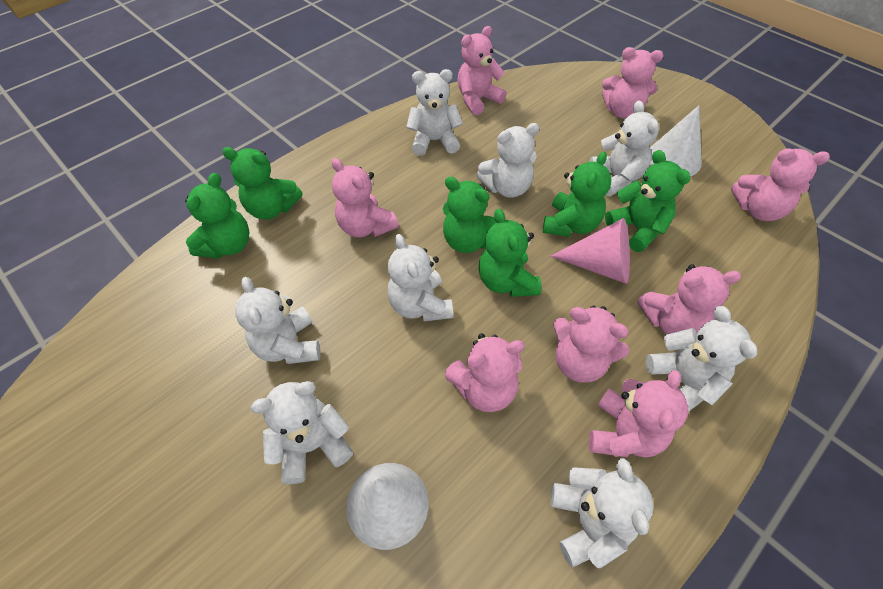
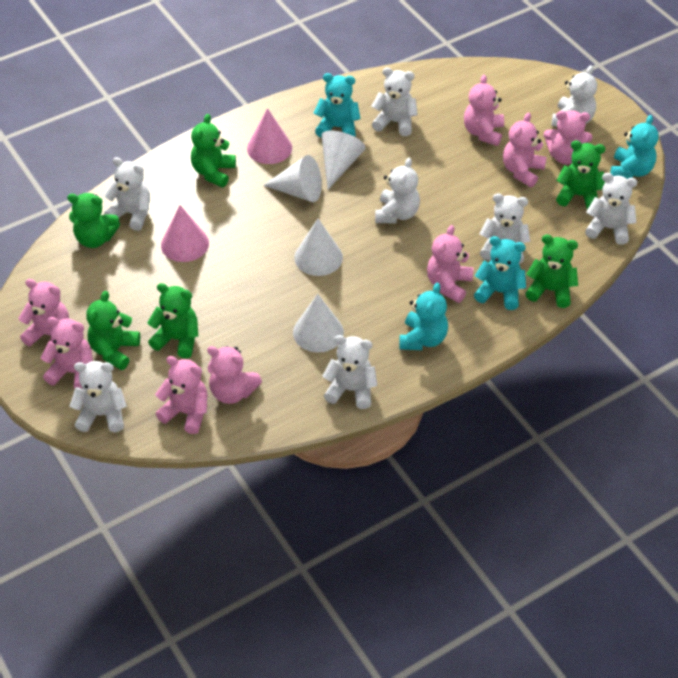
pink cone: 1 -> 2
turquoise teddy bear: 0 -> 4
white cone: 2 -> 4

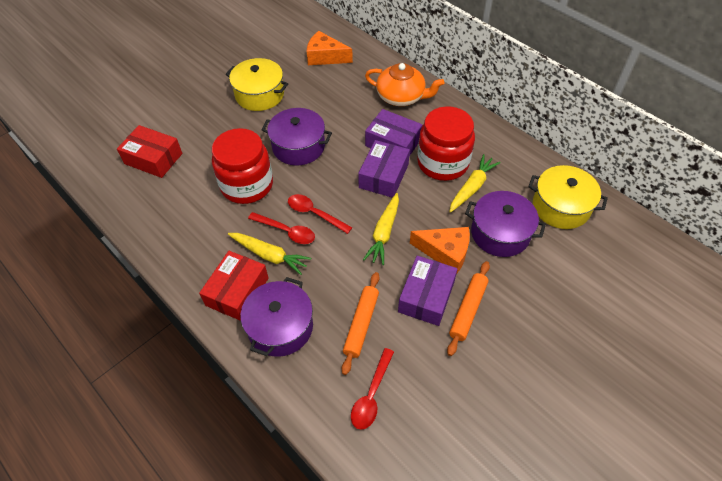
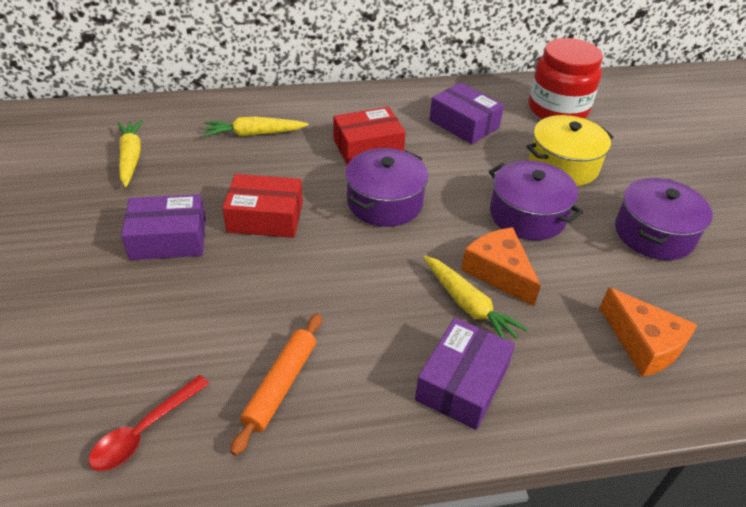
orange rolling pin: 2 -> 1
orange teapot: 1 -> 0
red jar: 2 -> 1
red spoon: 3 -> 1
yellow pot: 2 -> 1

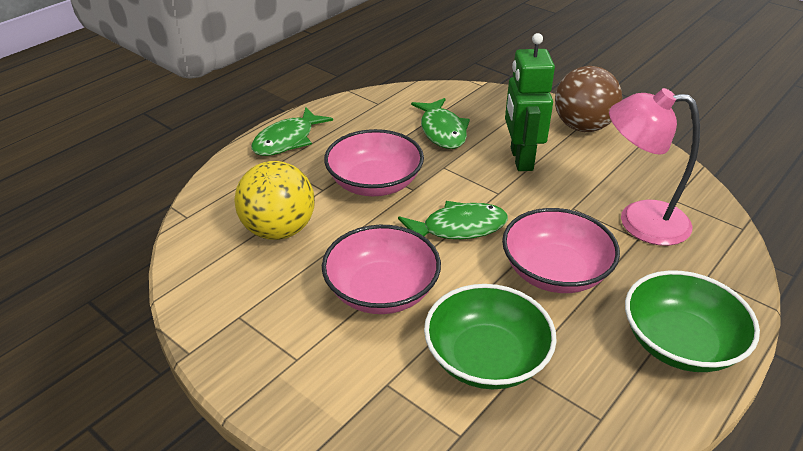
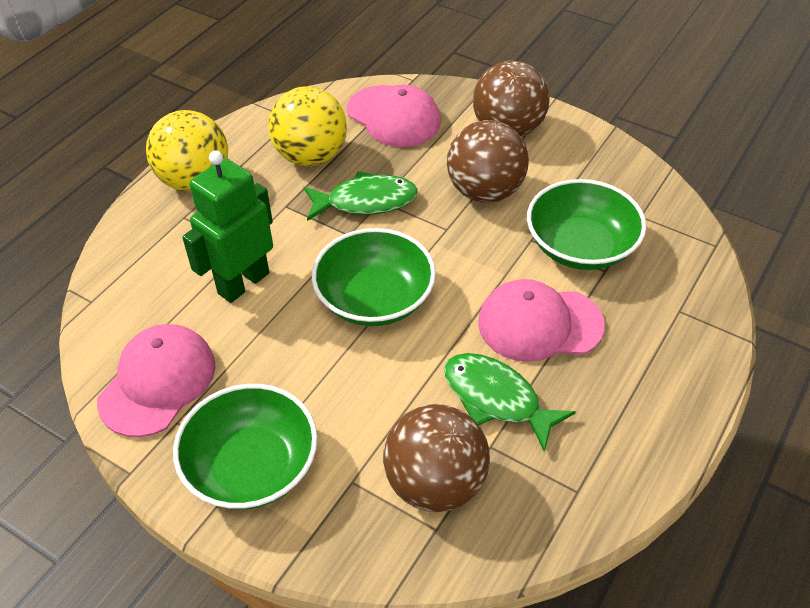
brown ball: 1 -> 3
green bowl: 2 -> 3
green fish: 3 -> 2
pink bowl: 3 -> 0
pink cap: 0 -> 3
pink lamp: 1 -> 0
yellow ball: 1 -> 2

* * *

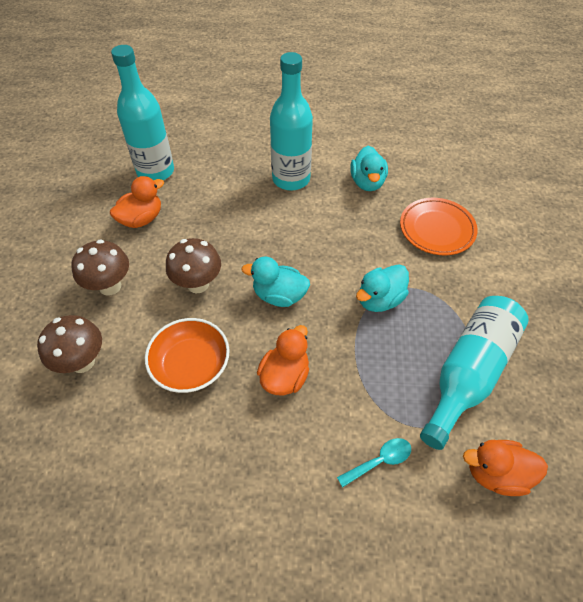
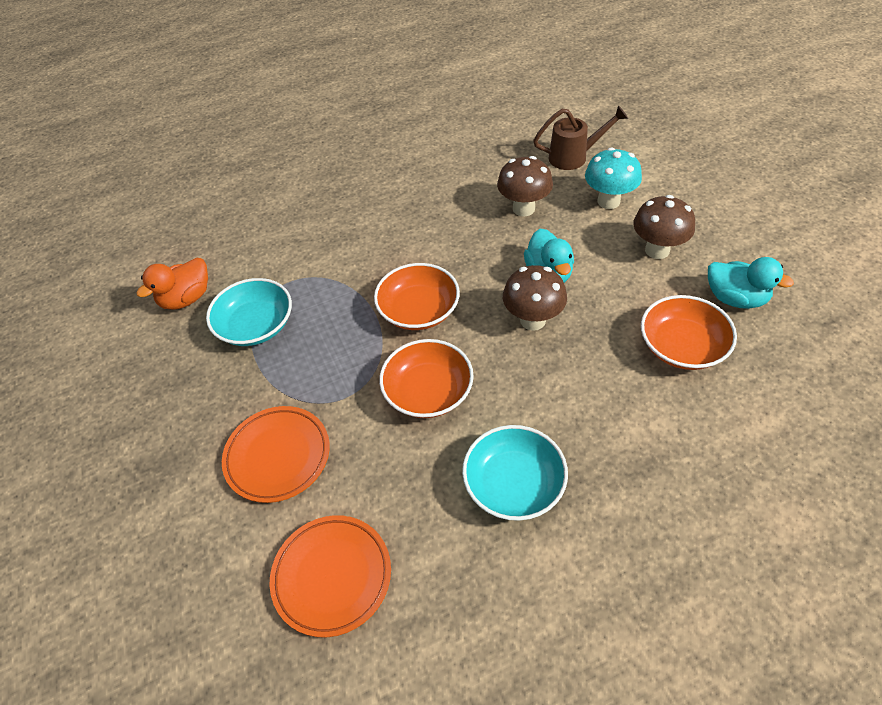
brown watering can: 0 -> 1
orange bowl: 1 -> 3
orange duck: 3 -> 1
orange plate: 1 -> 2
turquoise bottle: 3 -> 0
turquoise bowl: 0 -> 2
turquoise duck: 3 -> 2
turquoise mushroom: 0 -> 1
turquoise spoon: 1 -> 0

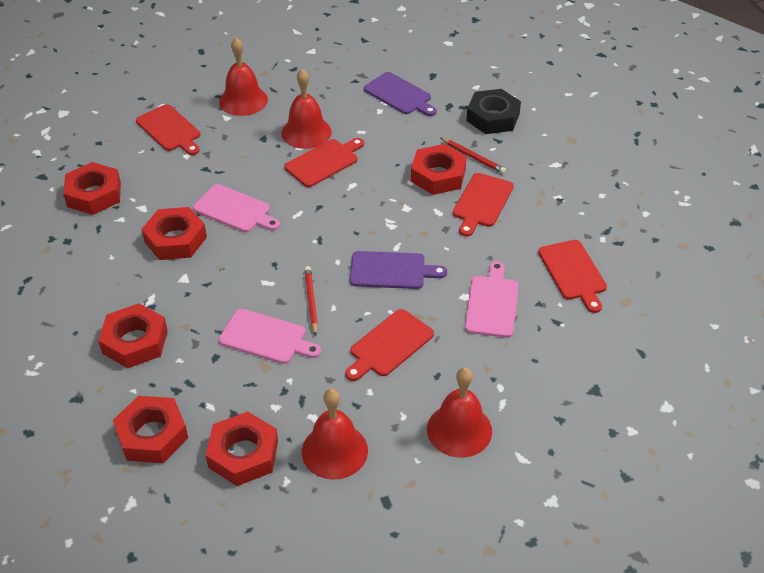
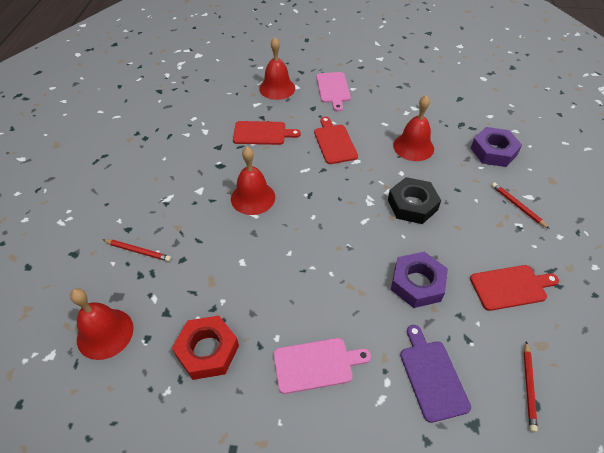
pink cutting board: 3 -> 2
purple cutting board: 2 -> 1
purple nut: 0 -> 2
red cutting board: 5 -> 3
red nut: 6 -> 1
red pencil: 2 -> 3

---

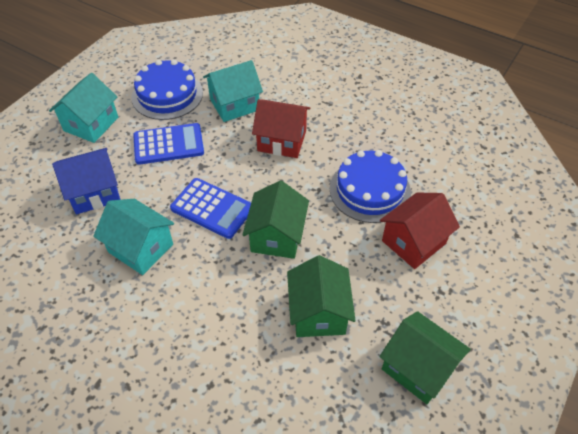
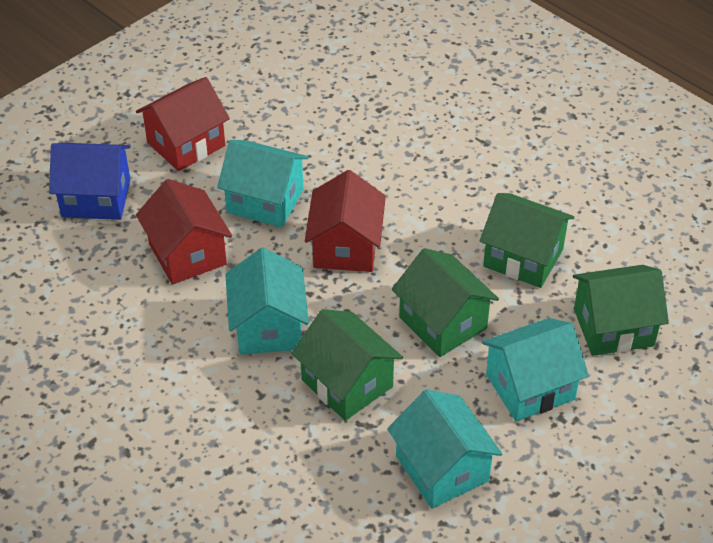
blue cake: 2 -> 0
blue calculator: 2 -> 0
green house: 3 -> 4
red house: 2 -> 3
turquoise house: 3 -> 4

TASK ▸ Once you have counted the lines above that contain "house", give that number alone.

EXERCISE SOLUTION ▸ 3